Source records: Begin
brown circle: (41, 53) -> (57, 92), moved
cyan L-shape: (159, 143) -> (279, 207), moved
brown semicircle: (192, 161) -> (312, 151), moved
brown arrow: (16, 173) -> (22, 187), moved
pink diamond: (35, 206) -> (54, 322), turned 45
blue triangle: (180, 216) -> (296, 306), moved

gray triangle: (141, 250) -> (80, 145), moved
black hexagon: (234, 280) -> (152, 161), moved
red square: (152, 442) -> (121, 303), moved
Source records: End
Source records: Begin
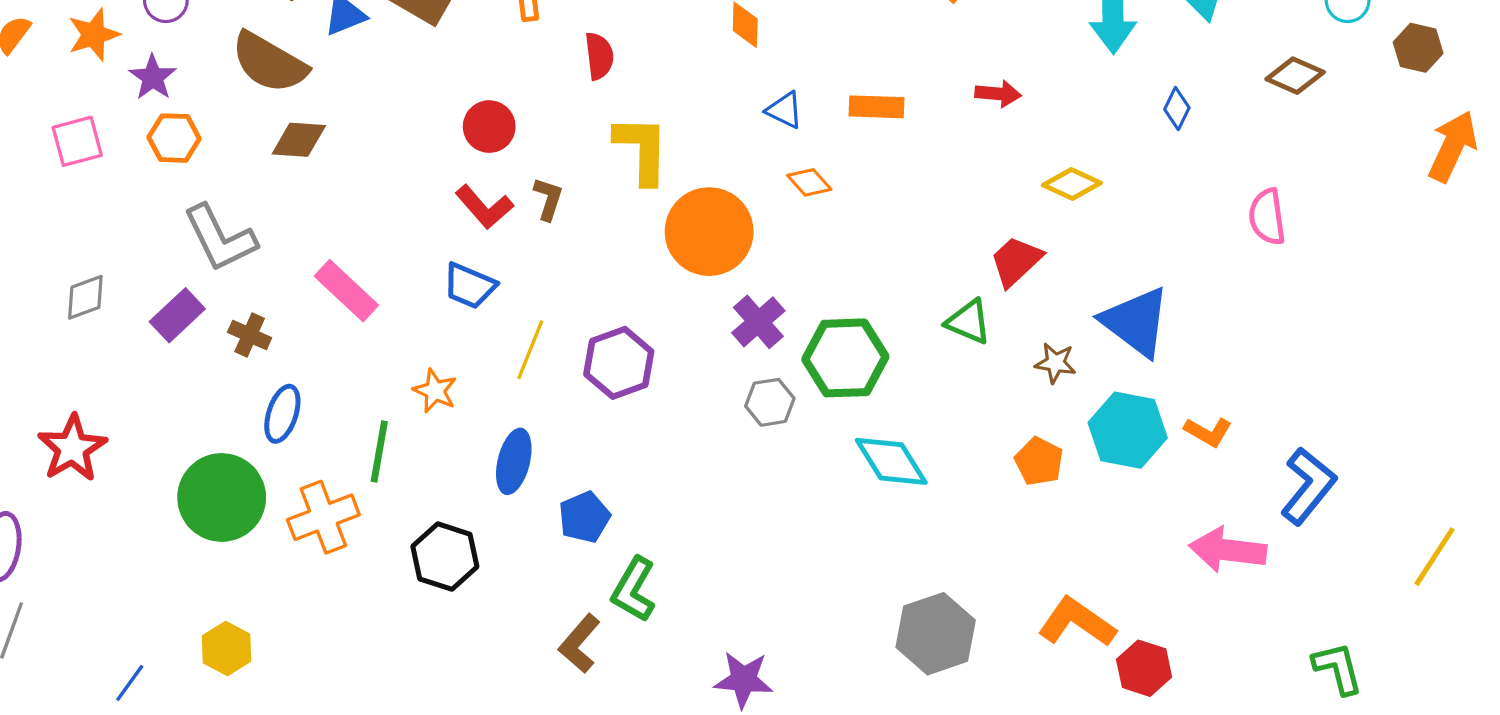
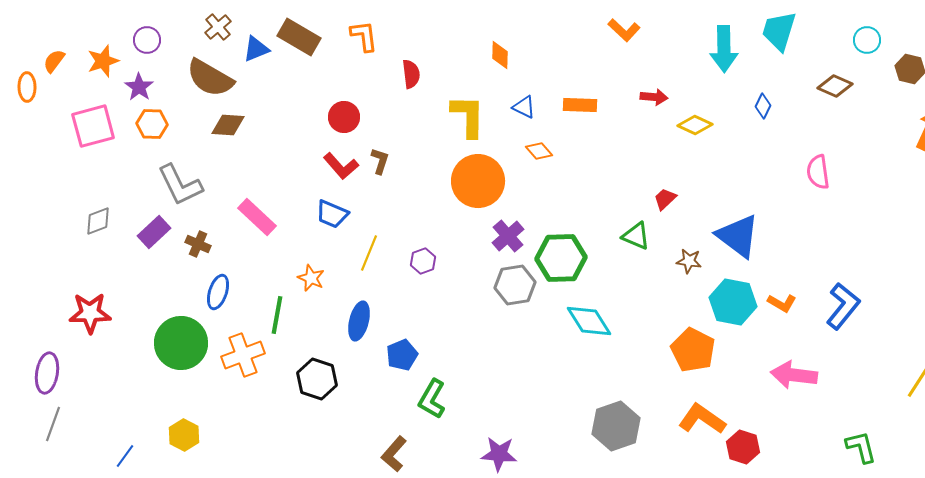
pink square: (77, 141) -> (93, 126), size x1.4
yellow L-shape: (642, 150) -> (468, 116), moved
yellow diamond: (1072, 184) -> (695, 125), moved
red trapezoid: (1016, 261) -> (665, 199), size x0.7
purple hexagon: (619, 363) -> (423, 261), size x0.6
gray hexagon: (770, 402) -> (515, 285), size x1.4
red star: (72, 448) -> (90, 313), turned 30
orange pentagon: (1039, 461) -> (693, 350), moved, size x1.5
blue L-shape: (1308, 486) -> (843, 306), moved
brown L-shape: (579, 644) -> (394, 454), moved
Source records: End
#### [Aim of the exercise]
Look through the material above and print exactly the lines from the one containing "brown circle: (41, 53) -> (57, 92), moved" to the one containing "black hexagon: (234, 280)", both included, and nothing more.

#### [Output below]
brown circle: (41, 53) -> (57, 92), moved
cyan L-shape: (159, 143) -> (279, 207), moved
brown semicircle: (192, 161) -> (312, 151), moved
brown arrow: (16, 173) -> (22, 187), moved
pink diamond: (35, 206) -> (54, 322), turned 45
blue triangle: (180, 216) -> (296, 306), moved

gray triangle: (141, 250) -> (80, 145), moved
black hexagon: (234, 280) -> (152, 161), moved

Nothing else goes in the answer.